[Source data]
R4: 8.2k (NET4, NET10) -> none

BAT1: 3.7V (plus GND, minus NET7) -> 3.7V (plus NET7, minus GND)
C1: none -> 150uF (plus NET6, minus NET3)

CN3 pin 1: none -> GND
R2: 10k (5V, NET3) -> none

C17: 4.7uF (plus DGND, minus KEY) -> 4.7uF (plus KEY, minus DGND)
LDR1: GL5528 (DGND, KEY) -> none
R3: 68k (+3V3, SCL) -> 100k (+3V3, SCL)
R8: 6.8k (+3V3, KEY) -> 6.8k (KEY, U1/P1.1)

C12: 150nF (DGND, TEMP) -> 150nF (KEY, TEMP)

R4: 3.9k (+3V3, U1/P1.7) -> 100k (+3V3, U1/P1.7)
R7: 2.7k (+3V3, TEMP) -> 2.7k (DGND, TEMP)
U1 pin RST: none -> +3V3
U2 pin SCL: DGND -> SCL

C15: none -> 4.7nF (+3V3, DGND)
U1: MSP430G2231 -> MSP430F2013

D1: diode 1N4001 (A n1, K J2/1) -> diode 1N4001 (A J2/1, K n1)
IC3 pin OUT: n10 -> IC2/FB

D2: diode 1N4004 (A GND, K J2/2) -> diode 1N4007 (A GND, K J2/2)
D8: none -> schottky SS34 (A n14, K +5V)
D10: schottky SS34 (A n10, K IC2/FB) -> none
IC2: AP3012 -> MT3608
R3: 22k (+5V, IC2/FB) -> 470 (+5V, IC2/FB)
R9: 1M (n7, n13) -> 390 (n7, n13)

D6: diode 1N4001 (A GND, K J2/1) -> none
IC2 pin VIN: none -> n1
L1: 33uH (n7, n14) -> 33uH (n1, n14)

### Required work
Beginning with the line that contains "D6: diode 1N4001 (A GND, K J2/1) -> none", repeat every line through the end of the records and nothing more.

### Response area
D6: diode 1N4001 (A GND, K J2/1) -> none
IC2 pin VIN: none -> n1
L1: 33uH (n7, n14) -> 33uH (n1, n14)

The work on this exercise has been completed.